## Description of the task
From the data below, return the exact lines starting at the line containing "purple traffic cone: 0 -> 1" and ending at the line containing "grey mug: 2 -> 0", both included, and nothing else.

--- Provided material Enclosed Below ---

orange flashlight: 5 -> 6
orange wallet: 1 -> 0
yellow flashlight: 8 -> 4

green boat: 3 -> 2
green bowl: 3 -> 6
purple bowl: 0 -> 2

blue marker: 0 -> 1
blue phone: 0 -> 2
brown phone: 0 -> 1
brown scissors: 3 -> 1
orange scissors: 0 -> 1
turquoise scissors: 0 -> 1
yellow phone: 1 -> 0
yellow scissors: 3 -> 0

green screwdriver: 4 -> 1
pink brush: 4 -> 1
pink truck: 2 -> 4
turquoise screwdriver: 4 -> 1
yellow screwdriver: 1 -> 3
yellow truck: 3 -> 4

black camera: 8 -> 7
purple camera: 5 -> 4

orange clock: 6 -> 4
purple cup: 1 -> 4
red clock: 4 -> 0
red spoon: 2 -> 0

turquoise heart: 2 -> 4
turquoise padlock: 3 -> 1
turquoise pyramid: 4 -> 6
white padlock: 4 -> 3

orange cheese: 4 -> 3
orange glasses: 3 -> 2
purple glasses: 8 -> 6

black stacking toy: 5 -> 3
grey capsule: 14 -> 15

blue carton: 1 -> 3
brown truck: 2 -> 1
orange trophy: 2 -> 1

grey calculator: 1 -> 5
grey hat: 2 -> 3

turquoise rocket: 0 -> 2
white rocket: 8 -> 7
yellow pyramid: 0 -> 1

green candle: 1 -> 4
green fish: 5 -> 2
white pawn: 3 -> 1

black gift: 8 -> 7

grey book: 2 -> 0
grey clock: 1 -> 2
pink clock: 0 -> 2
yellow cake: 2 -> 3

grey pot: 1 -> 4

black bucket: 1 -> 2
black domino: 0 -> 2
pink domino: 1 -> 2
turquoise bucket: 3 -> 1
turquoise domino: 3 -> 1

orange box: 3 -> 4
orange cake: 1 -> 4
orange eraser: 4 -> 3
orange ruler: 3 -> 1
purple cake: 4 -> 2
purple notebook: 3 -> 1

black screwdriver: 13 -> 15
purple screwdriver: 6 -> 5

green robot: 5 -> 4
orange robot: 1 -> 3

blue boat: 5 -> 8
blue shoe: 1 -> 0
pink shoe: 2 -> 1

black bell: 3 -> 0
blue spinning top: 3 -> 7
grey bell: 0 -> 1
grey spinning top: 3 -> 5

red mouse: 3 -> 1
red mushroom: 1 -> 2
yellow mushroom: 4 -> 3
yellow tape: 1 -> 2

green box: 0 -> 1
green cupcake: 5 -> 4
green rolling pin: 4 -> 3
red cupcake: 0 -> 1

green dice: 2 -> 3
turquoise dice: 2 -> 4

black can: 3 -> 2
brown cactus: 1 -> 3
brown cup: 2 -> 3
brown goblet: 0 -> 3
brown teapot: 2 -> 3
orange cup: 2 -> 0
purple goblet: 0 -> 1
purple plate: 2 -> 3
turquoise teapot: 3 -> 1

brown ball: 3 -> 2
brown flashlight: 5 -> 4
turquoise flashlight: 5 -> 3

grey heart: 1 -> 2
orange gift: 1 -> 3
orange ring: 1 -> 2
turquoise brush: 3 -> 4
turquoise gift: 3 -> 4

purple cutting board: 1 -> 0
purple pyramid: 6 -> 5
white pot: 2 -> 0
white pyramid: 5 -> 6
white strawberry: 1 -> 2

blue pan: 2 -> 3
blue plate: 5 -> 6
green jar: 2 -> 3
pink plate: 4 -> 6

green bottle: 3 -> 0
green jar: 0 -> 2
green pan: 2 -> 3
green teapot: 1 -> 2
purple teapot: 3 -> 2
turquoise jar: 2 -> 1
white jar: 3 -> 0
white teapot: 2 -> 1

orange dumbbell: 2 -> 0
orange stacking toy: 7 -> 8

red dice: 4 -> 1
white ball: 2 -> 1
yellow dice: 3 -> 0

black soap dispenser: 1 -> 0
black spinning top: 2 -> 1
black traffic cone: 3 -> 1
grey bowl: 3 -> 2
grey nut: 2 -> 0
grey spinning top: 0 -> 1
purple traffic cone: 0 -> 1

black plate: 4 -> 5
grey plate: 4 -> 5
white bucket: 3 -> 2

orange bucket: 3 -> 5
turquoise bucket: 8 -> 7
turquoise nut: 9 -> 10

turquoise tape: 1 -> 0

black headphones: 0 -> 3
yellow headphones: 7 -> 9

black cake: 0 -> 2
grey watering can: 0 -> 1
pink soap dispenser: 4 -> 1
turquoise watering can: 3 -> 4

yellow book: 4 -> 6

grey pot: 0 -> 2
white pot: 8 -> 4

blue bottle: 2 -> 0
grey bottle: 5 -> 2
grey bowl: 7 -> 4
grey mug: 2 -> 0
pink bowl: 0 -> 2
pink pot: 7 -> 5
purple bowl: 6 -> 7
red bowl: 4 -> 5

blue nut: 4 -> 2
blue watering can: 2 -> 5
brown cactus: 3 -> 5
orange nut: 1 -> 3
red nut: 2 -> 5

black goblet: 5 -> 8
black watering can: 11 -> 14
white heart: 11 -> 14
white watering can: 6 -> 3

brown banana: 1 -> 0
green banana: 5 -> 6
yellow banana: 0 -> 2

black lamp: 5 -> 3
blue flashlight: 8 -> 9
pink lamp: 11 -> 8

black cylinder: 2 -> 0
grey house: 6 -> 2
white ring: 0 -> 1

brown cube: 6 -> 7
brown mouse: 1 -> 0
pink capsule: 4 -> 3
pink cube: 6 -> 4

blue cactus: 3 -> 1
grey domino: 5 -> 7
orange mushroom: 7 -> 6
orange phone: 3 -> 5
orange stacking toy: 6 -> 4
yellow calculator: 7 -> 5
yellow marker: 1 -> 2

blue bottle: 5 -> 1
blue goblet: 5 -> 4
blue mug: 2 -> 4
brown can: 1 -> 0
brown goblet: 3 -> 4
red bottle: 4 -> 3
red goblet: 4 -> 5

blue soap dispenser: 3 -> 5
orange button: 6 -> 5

--- End of Enclosed Provided material ---

## Problem solution
purple traffic cone: 0 -> 1

black plate: 4 -> 5
grey plate: 4 -> 5
white bucket: 3 -> 2

orange bucket: 3 -> 5
turquoise bucket: 8 -> 7
turquoise nut: 9 -> 10

turquoise tape: 1 -> 0

black headphones: 0 -> 3
yellow headphones: 7 -> 9

black cake: 0 -> 2
grey watering can: 0 -> 1
pink soap dispenser: 4 -> 1
turquoise watering can: 3 -> 4

yellow book: 4 -> 6

grey pot: 0 -> 2
white pot: 8 -> 4

blue bottle: 2 -> 0
grey bottle: 5 -> 2
grey bowl: 7 -> 4
grey mug: 2 -> 0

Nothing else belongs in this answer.